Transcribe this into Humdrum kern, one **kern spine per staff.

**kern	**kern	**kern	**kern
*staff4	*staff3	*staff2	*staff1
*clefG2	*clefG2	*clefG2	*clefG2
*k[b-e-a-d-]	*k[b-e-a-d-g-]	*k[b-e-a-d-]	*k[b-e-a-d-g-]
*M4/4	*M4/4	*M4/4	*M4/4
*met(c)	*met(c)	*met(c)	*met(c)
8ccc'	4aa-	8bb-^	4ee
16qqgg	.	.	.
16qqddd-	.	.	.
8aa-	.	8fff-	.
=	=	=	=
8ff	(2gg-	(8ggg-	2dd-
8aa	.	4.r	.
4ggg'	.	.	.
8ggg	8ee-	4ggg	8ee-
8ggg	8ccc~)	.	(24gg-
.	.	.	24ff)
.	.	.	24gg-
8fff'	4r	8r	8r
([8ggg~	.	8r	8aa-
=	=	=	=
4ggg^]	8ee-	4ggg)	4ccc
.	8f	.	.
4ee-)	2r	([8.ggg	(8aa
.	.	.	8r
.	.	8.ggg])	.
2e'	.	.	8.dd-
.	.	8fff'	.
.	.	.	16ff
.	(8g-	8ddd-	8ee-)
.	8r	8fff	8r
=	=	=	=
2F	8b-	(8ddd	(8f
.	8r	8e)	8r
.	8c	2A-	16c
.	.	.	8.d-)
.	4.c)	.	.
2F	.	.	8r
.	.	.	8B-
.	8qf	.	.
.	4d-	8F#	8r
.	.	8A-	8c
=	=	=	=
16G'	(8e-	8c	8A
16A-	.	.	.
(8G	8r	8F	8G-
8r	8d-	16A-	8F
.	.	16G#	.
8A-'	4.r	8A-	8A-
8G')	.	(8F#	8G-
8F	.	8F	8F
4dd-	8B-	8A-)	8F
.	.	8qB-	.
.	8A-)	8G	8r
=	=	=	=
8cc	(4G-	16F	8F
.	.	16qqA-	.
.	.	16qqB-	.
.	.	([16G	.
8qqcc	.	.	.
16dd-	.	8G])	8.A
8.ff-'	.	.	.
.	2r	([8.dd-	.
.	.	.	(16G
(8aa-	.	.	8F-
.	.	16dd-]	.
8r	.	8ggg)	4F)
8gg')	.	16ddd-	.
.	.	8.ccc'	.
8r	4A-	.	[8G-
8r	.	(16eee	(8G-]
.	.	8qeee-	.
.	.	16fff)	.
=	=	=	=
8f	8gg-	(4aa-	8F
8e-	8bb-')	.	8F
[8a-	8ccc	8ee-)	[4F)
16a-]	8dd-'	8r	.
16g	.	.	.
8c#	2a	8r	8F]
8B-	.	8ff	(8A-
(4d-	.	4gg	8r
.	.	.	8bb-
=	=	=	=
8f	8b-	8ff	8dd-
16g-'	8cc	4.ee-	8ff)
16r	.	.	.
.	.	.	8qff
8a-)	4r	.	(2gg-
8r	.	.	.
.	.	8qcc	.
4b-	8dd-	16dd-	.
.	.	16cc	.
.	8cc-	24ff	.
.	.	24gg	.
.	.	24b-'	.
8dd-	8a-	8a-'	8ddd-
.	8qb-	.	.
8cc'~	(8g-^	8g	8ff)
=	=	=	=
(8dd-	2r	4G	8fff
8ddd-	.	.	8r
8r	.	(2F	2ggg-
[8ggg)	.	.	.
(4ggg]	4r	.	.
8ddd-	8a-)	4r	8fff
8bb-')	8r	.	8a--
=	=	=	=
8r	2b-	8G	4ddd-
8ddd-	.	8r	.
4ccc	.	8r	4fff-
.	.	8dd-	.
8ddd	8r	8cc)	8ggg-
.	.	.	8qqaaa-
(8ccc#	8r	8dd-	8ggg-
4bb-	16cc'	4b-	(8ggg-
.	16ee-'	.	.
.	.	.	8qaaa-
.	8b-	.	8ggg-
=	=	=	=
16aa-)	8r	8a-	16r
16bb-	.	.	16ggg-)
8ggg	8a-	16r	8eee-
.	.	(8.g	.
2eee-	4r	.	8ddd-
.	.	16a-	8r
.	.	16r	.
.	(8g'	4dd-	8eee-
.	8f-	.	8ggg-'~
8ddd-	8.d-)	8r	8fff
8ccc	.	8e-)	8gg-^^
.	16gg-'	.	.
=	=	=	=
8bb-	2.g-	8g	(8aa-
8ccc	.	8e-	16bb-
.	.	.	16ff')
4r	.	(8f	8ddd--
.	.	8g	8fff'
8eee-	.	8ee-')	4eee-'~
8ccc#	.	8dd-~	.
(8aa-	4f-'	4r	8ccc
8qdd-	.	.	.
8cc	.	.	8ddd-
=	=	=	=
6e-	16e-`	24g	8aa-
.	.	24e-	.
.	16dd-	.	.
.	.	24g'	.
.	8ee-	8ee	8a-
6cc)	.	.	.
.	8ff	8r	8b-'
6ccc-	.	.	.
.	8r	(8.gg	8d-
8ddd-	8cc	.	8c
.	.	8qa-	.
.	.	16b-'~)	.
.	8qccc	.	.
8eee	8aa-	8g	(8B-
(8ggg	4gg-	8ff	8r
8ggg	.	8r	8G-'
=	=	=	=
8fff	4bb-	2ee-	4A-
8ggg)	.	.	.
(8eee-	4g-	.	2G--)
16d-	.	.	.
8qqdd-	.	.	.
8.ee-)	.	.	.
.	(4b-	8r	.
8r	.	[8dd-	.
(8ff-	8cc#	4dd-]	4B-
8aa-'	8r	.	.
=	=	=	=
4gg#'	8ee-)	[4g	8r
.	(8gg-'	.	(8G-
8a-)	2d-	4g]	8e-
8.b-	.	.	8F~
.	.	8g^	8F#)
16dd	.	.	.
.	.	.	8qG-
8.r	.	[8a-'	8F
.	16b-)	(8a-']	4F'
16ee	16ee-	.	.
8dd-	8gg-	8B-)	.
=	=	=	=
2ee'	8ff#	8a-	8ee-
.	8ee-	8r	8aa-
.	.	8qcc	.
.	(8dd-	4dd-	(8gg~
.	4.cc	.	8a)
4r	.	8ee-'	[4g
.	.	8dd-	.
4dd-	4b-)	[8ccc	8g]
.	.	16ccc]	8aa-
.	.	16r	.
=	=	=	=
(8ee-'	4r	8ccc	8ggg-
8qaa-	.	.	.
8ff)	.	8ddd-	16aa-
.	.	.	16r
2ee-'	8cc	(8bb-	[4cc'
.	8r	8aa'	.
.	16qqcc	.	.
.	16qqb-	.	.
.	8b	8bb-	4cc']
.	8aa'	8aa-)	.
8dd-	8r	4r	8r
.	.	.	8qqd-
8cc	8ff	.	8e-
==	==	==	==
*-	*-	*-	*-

++++++++++

--- GIVEN TASK ---
Collect every line in the rows above that contains the string "kern", and copy each one in full.

--- EXERCISE OUTPUT ---
Transcribe this into Humdrum kern, one **kern spine per staff.
**kern	**kern	**kern	**kern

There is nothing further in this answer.